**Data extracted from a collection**
==*==

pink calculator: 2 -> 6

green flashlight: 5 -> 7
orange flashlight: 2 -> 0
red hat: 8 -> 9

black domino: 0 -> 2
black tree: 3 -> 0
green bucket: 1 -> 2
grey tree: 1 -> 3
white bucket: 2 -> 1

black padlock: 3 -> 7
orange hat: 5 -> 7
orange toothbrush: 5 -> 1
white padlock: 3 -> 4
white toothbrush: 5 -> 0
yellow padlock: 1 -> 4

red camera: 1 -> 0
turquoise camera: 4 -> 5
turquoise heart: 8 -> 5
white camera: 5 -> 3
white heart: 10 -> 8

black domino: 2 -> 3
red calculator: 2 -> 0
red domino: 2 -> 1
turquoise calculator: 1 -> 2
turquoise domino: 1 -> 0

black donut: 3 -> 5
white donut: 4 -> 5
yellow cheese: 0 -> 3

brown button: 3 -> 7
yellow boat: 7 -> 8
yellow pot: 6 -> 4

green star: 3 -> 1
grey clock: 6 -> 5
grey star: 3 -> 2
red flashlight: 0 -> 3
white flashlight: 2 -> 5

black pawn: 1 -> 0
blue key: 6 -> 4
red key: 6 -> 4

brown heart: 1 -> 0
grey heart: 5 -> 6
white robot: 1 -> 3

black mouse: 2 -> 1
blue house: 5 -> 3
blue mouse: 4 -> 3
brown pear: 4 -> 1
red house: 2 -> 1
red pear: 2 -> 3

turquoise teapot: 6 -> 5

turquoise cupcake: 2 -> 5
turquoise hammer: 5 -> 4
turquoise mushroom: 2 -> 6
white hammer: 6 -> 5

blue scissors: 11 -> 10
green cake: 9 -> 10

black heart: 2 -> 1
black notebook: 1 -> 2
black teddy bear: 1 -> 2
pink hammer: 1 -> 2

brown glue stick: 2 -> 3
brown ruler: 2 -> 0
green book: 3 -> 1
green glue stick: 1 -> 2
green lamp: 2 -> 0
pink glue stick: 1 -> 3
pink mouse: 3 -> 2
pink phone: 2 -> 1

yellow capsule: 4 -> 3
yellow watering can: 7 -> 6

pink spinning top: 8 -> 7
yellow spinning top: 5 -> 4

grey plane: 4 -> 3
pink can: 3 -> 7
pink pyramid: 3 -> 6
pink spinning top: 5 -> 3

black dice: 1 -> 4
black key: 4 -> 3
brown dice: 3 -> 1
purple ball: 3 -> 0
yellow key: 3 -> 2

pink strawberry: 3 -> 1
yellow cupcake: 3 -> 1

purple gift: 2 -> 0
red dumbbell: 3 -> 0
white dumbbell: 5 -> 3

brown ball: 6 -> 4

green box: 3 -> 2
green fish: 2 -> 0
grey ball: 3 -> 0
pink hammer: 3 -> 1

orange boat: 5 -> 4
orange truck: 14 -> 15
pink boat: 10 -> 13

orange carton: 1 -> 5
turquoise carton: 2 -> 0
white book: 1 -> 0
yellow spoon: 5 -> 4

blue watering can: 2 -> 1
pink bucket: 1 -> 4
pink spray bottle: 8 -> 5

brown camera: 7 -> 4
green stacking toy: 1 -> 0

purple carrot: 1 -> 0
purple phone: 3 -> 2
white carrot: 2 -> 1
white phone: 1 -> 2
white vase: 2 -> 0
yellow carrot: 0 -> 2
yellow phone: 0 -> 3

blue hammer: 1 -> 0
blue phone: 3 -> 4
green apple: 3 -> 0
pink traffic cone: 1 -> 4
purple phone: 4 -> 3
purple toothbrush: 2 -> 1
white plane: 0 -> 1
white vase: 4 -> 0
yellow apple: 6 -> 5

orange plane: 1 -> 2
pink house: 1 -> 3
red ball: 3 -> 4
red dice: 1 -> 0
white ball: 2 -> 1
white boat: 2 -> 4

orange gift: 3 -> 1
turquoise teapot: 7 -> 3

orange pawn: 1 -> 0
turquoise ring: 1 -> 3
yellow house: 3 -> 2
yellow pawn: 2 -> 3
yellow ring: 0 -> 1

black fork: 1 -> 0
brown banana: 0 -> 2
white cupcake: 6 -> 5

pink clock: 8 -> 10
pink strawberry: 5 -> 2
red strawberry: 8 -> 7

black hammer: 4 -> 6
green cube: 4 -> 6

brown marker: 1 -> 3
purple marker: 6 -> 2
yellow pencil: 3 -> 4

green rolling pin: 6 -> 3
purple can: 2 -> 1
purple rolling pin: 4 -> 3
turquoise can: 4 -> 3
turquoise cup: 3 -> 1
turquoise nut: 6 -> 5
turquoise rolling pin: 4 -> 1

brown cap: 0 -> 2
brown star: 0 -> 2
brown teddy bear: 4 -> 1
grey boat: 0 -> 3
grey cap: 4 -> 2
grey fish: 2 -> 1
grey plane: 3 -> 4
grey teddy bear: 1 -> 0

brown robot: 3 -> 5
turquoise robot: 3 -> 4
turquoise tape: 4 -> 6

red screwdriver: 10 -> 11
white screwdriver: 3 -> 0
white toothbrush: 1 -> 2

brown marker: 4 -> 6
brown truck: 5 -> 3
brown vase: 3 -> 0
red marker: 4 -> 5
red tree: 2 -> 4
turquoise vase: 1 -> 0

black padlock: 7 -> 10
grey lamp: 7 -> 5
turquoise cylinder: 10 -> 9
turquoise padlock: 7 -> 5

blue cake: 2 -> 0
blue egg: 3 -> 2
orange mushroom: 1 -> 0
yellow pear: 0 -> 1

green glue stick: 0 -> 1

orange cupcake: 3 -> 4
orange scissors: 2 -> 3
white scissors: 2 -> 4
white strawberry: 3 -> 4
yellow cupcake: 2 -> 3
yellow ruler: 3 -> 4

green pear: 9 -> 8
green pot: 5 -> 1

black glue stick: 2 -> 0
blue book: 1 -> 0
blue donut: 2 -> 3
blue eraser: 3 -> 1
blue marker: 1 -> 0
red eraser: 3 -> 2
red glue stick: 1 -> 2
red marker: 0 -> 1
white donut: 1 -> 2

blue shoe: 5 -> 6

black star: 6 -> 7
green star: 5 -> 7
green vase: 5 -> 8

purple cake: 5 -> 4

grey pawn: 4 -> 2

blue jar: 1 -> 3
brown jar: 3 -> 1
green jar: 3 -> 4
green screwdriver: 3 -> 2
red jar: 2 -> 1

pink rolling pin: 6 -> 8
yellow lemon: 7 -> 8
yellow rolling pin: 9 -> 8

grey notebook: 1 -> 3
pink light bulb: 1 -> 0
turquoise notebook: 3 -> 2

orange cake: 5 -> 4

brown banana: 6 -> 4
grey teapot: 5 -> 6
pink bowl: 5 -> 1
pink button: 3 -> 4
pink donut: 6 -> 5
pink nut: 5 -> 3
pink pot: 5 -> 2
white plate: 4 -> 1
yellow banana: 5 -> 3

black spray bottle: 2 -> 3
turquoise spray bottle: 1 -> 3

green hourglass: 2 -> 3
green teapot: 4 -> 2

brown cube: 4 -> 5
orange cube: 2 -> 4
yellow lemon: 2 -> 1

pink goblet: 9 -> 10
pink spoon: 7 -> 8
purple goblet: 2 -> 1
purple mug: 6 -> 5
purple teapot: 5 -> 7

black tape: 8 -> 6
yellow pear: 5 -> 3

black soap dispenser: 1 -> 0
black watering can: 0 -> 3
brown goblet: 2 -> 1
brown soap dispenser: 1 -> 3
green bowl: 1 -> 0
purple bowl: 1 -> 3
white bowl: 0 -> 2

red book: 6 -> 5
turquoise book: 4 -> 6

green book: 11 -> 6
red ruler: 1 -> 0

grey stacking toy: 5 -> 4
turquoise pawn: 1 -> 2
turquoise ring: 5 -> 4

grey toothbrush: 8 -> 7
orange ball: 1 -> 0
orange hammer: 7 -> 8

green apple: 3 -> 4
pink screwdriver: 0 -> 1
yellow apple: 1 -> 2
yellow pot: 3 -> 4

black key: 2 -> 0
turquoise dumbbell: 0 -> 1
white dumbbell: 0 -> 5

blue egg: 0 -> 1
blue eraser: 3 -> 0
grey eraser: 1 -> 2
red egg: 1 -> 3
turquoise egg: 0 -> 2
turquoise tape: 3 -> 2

==*==

Provide the count, and nothing else, of lines in the data above where the word "dispenser" occurs.

**Task solution**
2